───── DATA SUPPLIED ─────

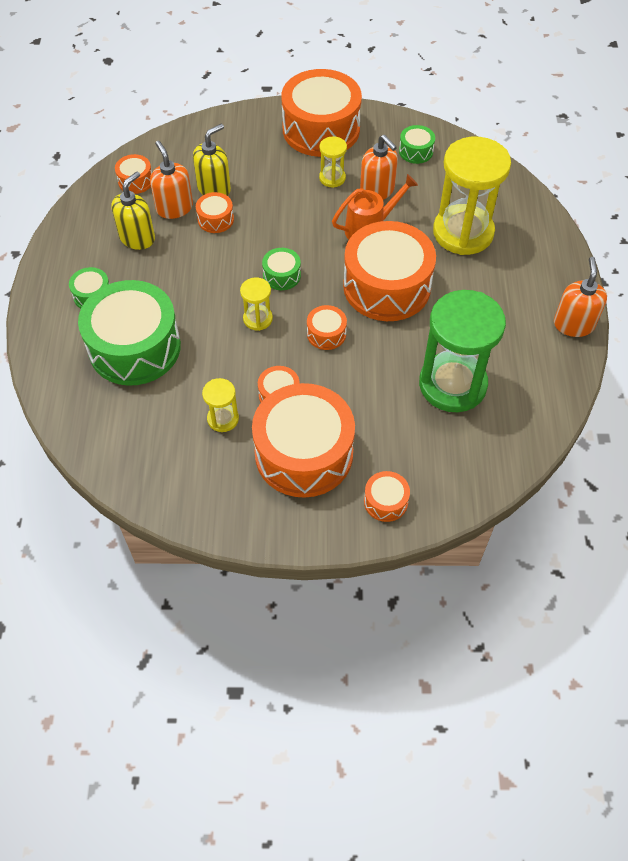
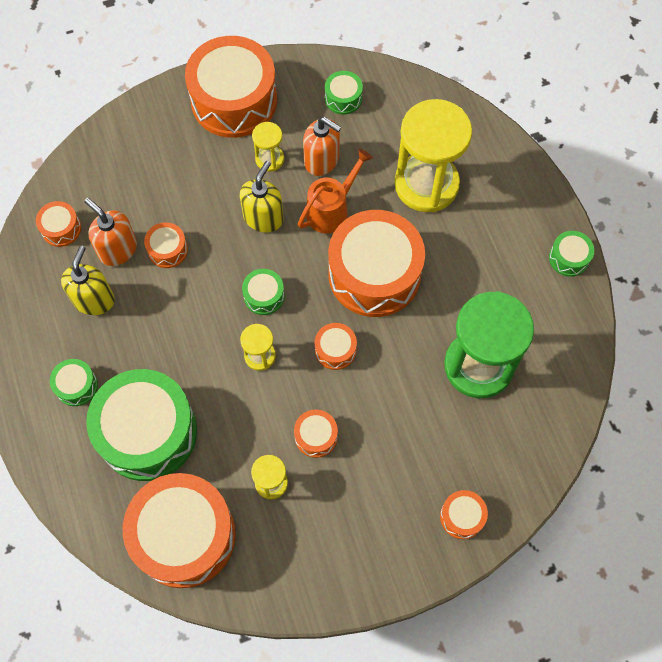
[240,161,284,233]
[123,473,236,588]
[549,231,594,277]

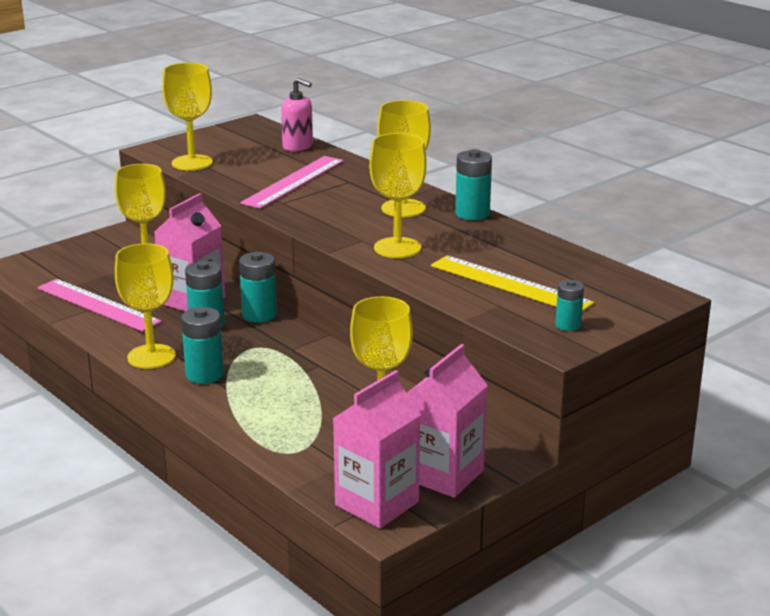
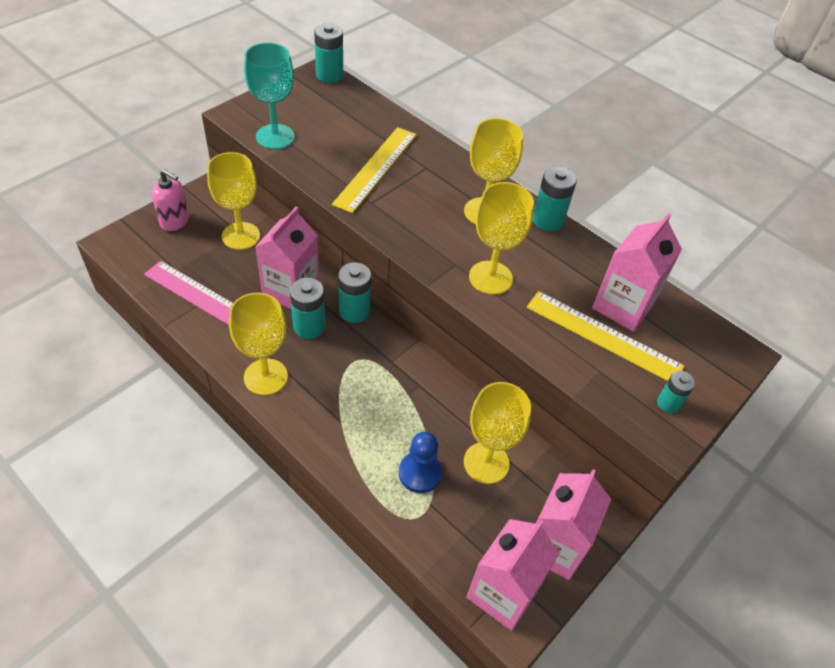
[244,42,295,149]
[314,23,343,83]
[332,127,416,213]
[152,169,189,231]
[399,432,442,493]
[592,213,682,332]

─────

■ EXERCISE INSTRUCTIONS
In the records above, find the line containing "[314,23,343,83]" and print it and every later line exactly, through the last one.

■ ANSWER AREA
[314,23,343,83]
[332,127,416,213]
[152,169,189,231]
[399,432,442,493]
[592,213,682,332]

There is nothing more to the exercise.